## GOAL OF THE EXERCISE
Transcribe exactly the lines from the top of the records below through the line that holds "(450, 541) = (640, 431): none -> brown plane", both included, with no pictures.

## SOURCE DATA
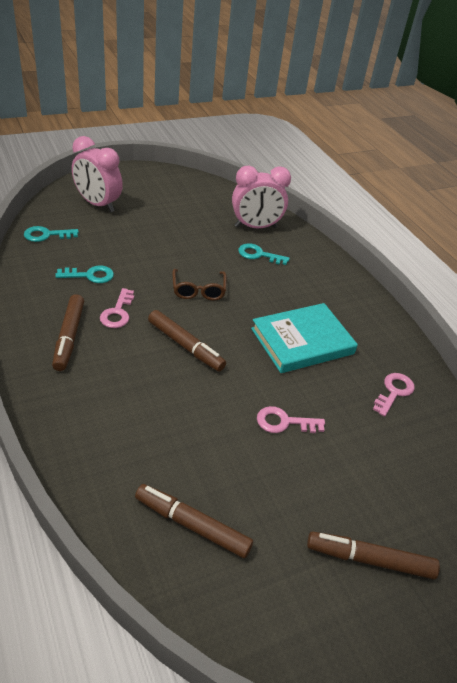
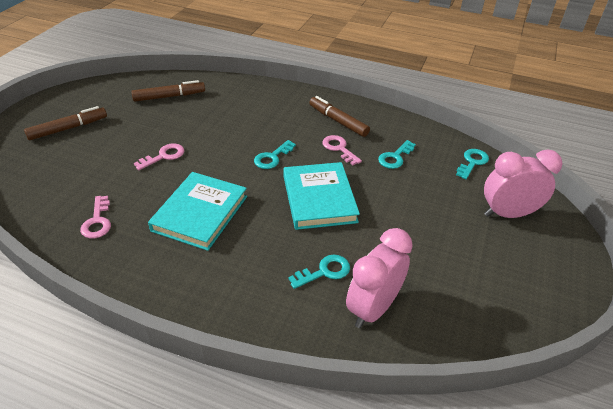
camera: 140 degrees right, 0 degrees up
(185, 346) = (272, 158): brown marker -> turquoise key
(198, 290) = (319, 198): brown glasses -> turquoise book

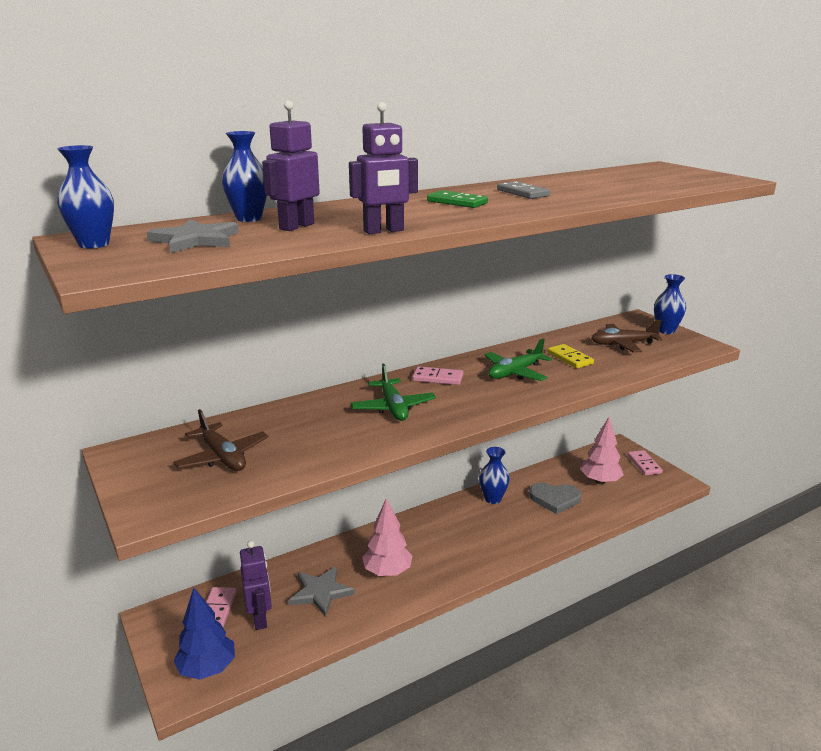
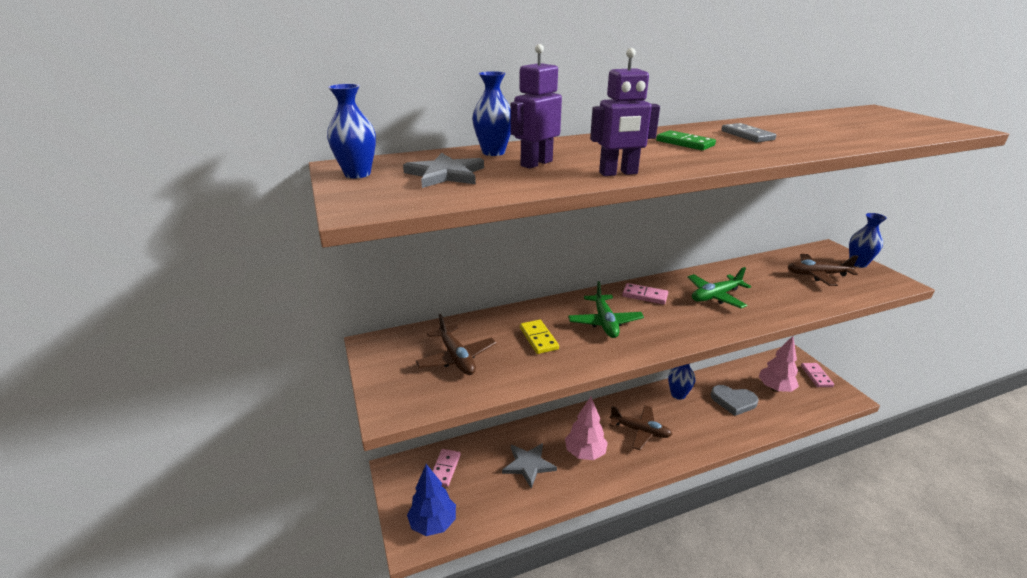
camera: 10 degrees right, 5 degrees up
(260, 618) = (478, 482): purple robot -> none
(450, 541) = (640, 431): none -> brown plane
(569, 358) = (766, 285): yellow domino -> yellow domino (538, 338)

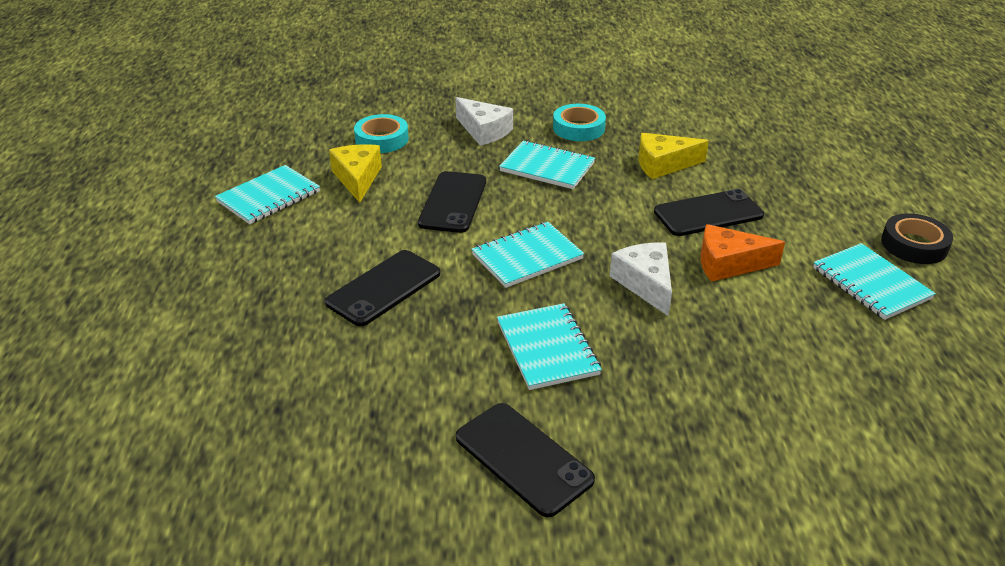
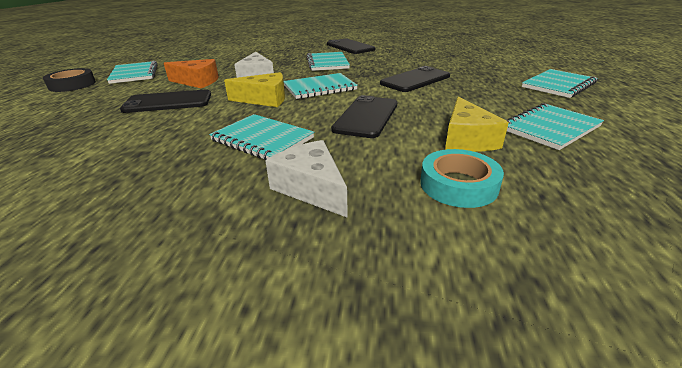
camera: 170 degrees left, 5 degrees down
(177, 283) = (558, 85): none -> turquoise notebook
(578, 128) = (180, 183): turquoise tape -> none
(663, 165) = (145, 135): yellow cheese -> yellow cheese (264, 99)

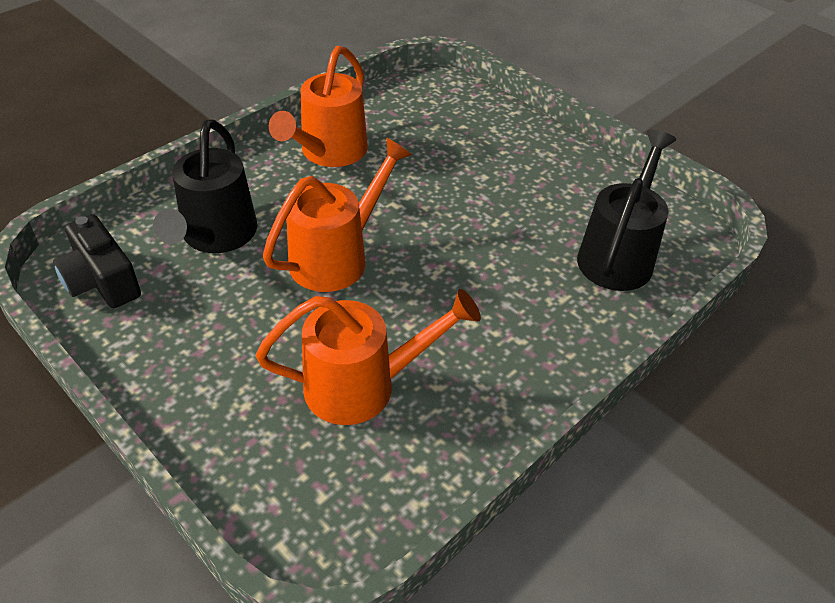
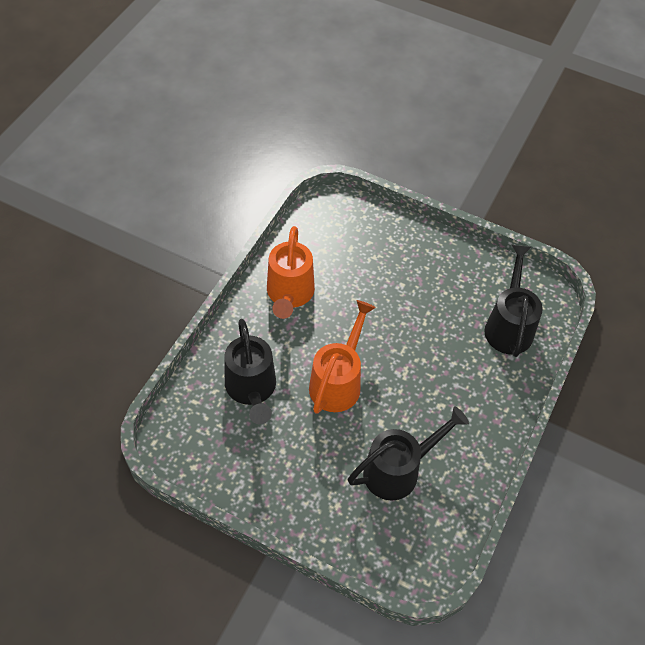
camera: 20 degrees left, 10 degrees up
(102, 281) = (198, 448): black camera -> none
(364, 386) = (399, 470): orange watering can -> black watering can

## SOLUTION TO THE PROBLEM
camera: 140 degrees right, 0 degrees up
(185, 346) = (272, 158): brown marker -> turquoise key
(198, 290) = (319, 198): brown glasses -> turquoise book

camera: 10 degrees right, 5 degrees up
(260, 618) = (478, 482): purple robot -> none
(450, 541) = (640, 431): none -> brown plane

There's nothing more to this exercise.